Assignment: Write the full listing out again, word for word, but omit the pictures.

Records provided:
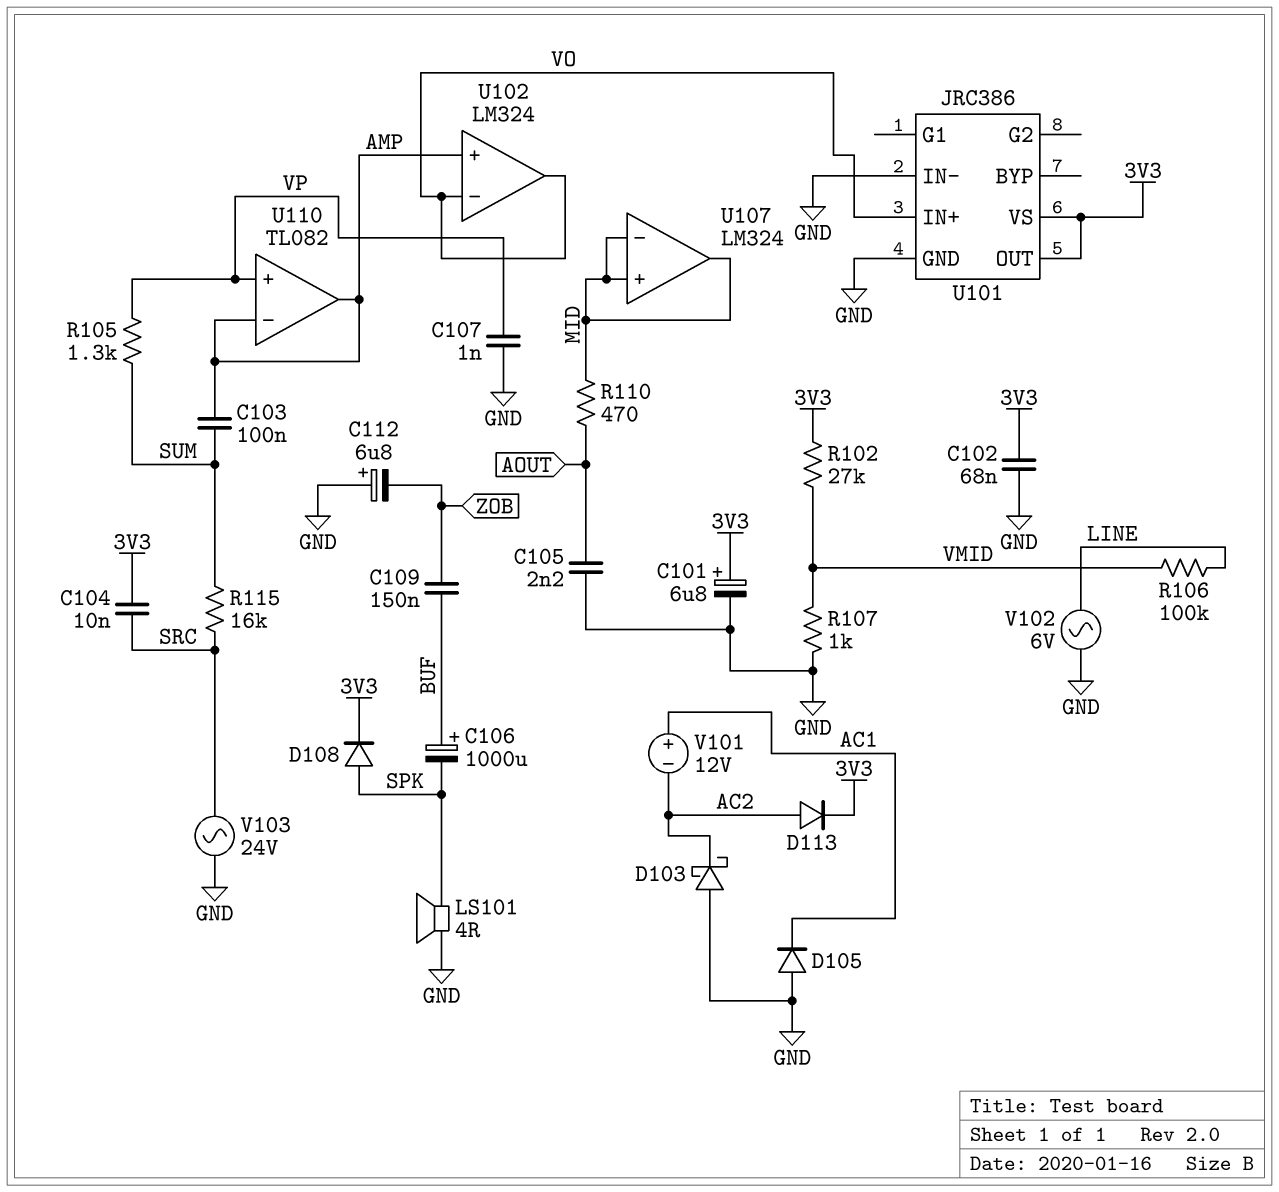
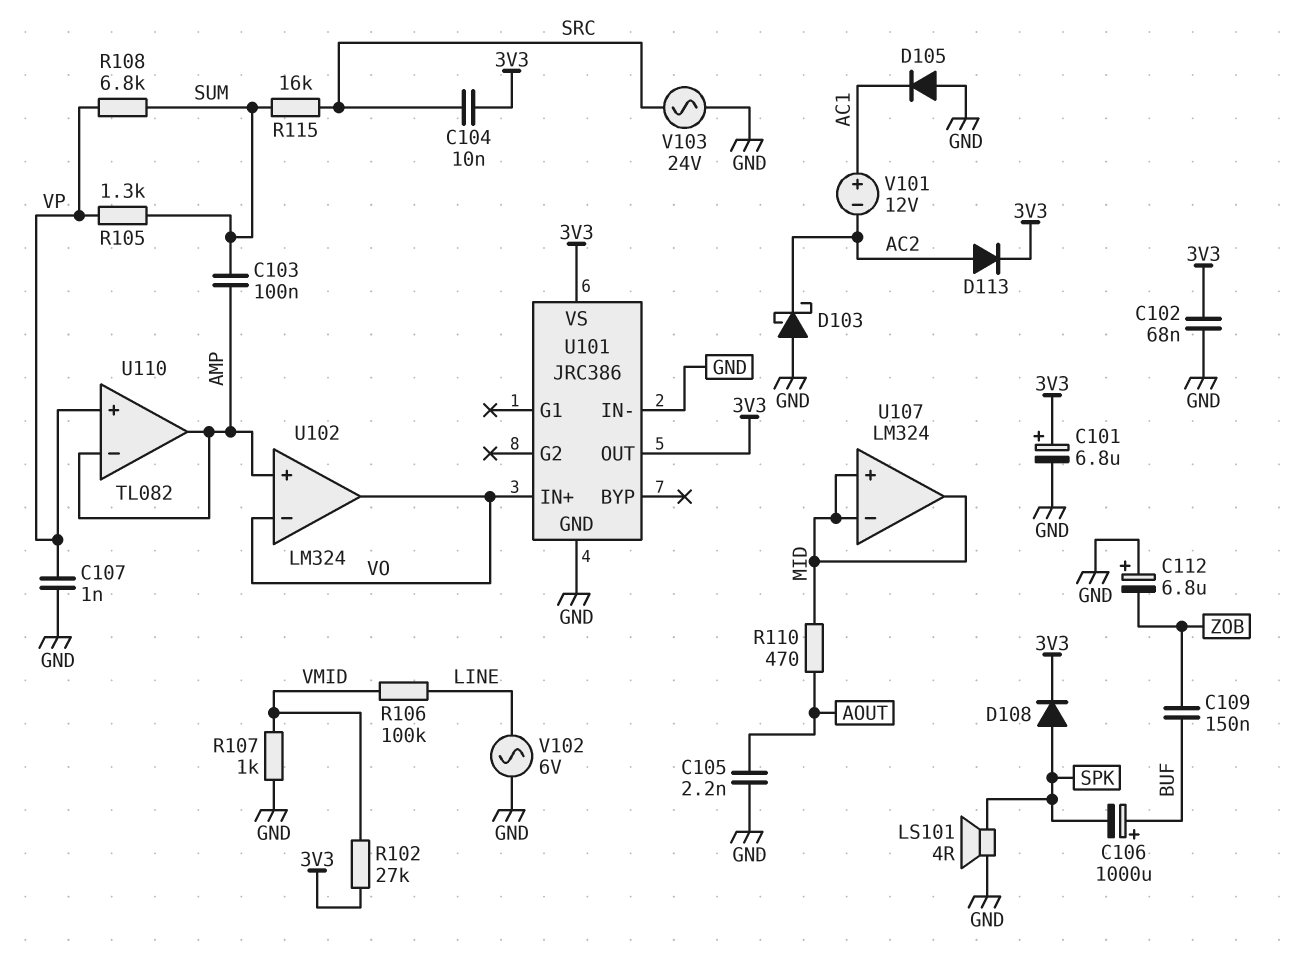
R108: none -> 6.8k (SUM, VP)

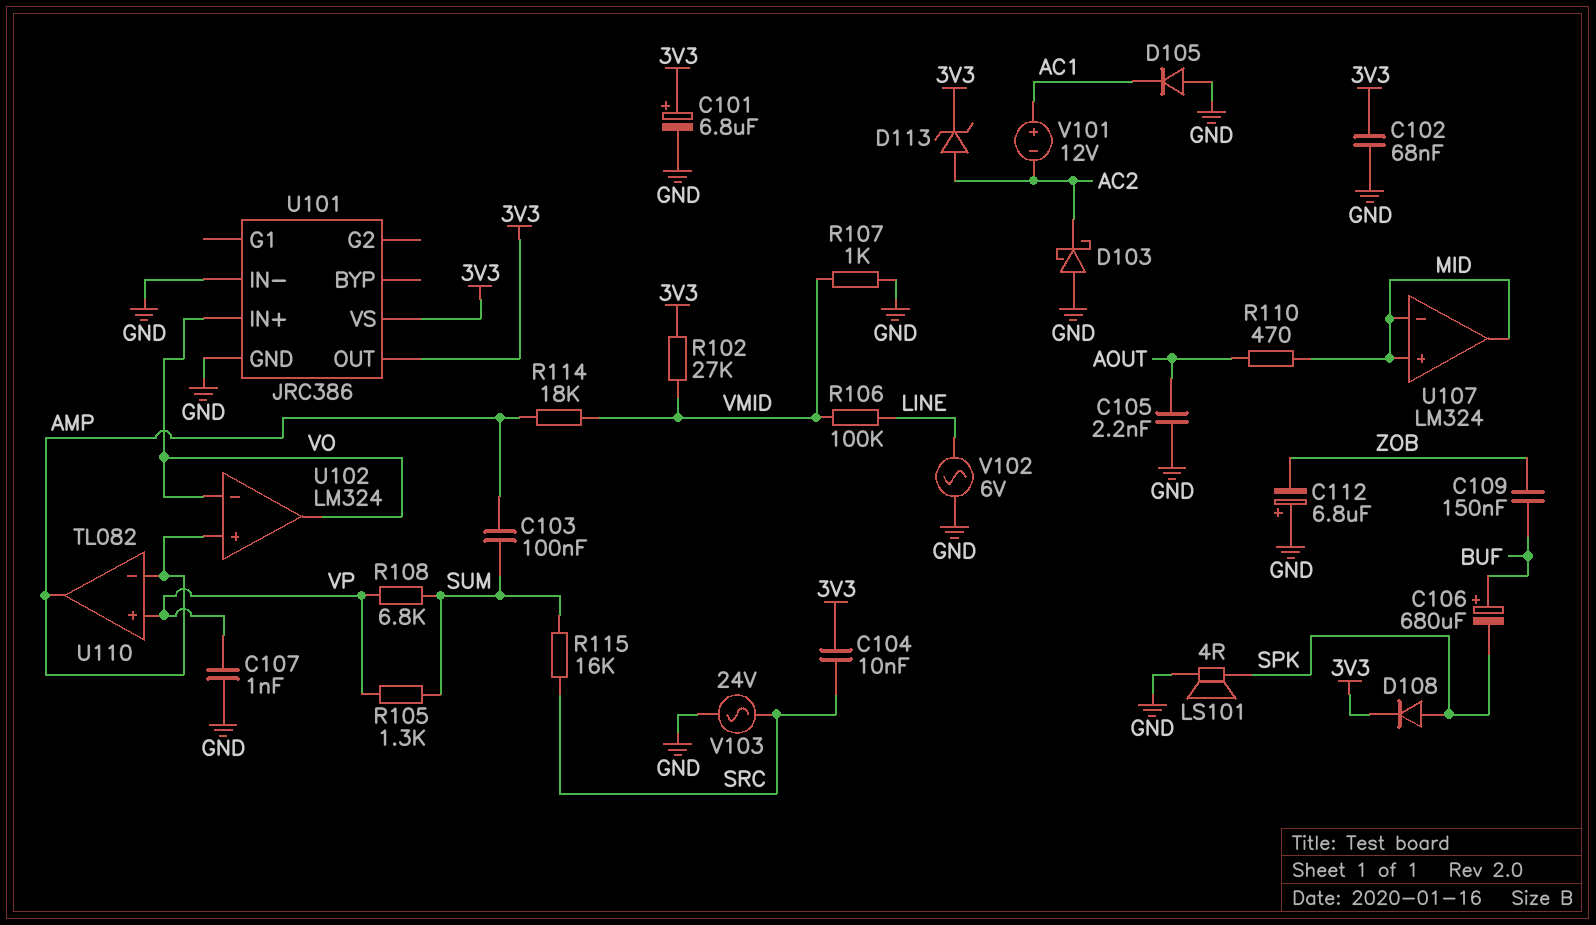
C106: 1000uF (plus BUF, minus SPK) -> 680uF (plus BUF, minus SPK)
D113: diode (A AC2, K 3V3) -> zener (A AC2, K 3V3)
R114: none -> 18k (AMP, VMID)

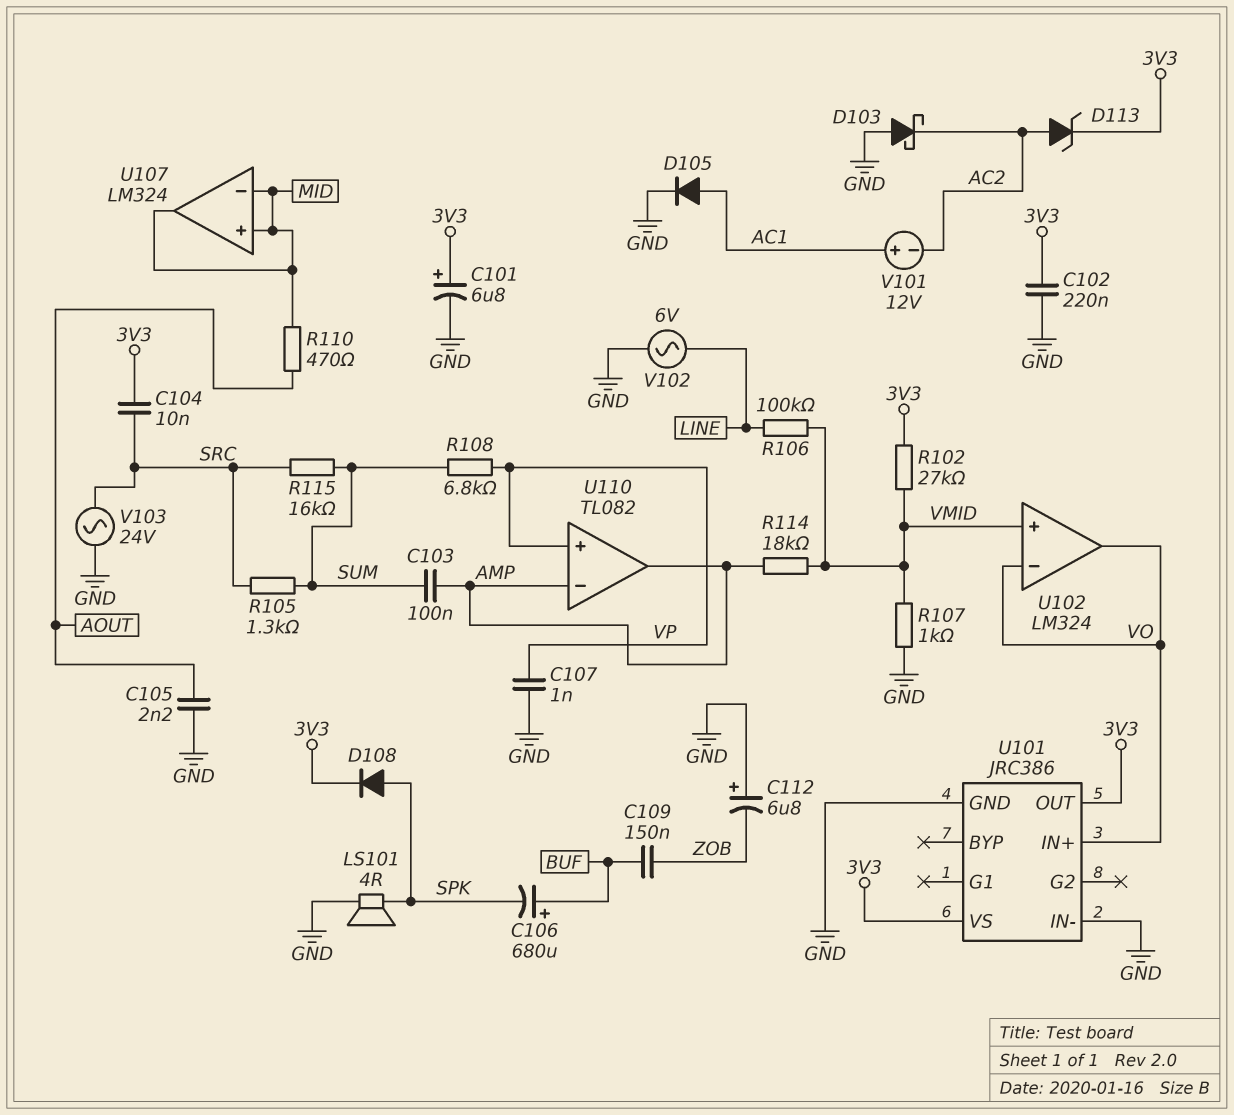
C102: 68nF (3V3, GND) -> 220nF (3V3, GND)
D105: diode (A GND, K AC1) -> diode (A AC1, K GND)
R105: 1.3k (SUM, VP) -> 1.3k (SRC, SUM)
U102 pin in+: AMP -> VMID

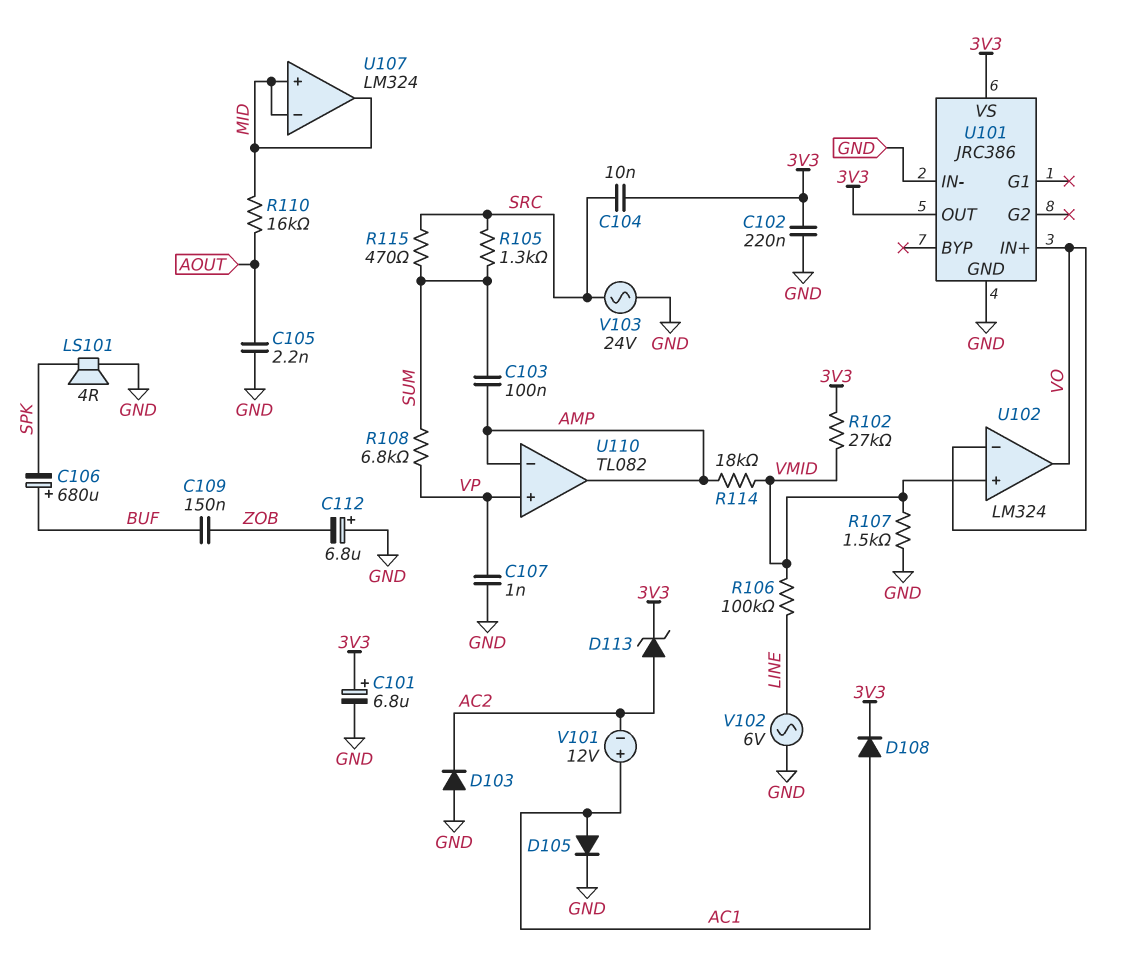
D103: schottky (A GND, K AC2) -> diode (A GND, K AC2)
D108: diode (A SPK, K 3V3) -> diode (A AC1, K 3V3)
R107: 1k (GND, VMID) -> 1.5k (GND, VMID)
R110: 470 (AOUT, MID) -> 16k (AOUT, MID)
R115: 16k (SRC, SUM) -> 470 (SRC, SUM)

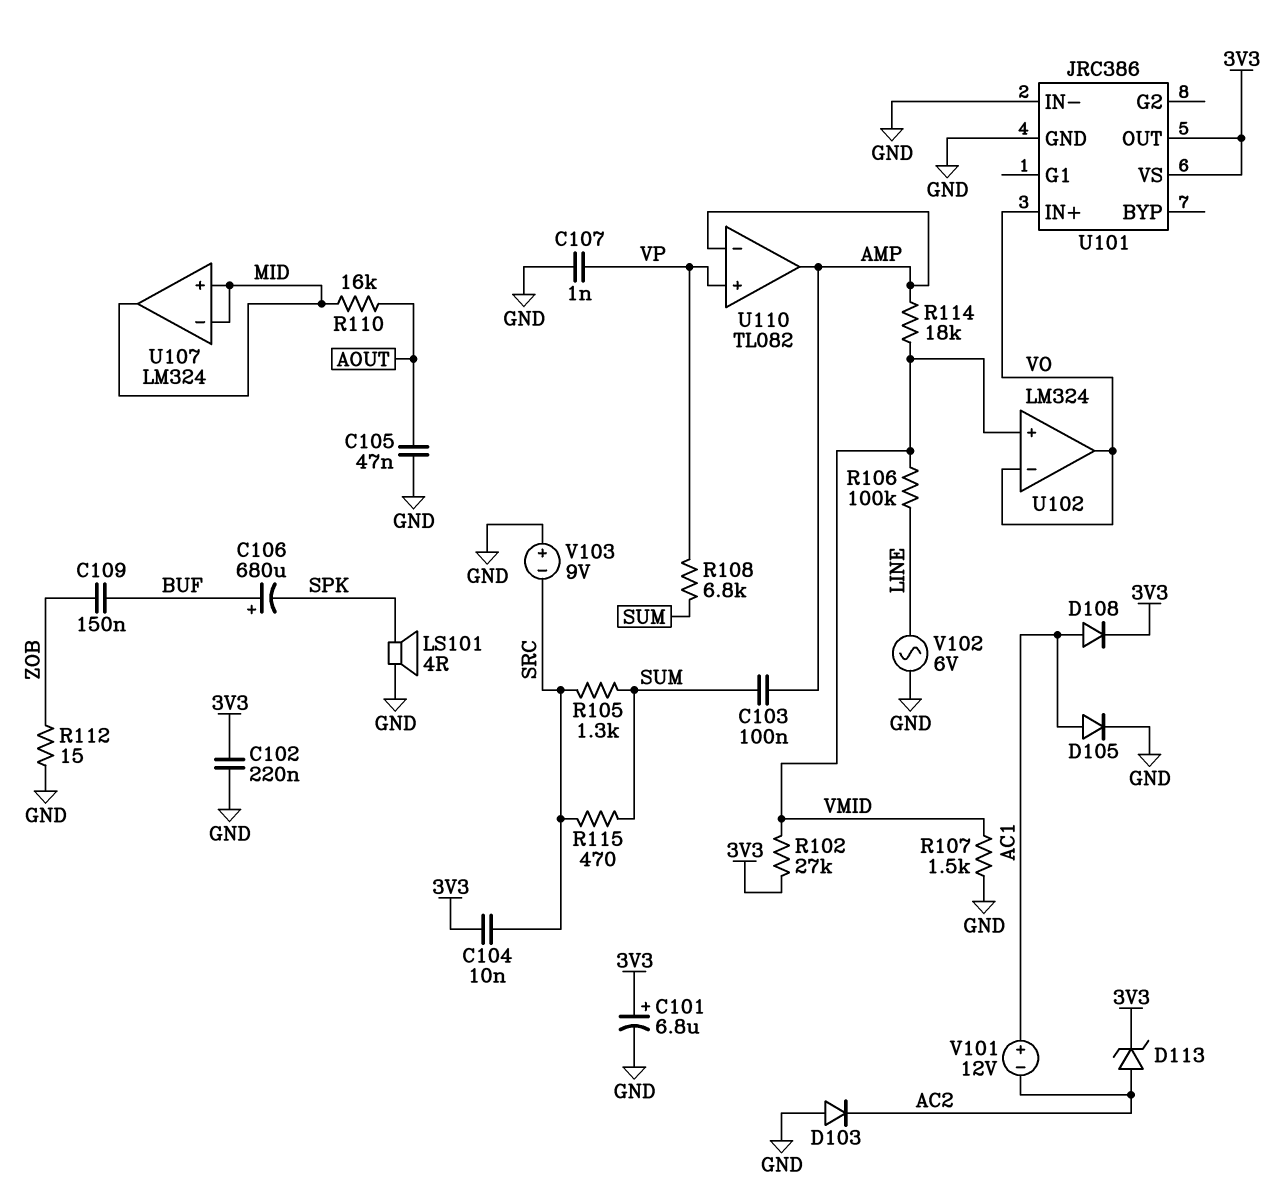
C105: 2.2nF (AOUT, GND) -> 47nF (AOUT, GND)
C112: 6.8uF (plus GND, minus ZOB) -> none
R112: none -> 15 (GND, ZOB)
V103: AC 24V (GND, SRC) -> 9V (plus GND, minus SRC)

Exercise answer:
R108: none -> 6.8k (SUM, VP)

C106: 1000uF (plus BUF, minus SPK) -> 680uF (plus BUF, minus SPK)
D113: diode (A AC2, K 3V3) -> zener (A AC2, K 3V3)
R114: none -> 18k (AMP, VMID)

C102: 68nF (3V3, GND) -> 220nF (3V3, GND)
D105: diode (A GND, K AC1) -> diode (A AC1, K GND)
R105: 1.3k (SUM, VP) -> 1.3k (SRC, SUM)
U102 pin in+: AMP -> VMID

D103: schottky (A GND, K AC2) -> diode (A GND, K AC2)
D108: diode (A SPK, K 3V3) -> diode (A AC1, K 3V3)
R107: 1k (GND, VMID) -> 1.5k (GND, VMID)
R110: 470 (AOUT, MID) -> 16k (AOUT, MID)
R115: 16k (SRC, SUM) -> 470 (SRC, SUM)

C105: 2.2nF (AOUT, GND) -> 47nF (AOUT, GND)
C112: 6.8uF (plus GND, minus ZOB) -> none
R112: none -> 15 (GND, ZOB)
V103: AC 24V (GND, SRC) -> 9V (plus GND, minus SRC)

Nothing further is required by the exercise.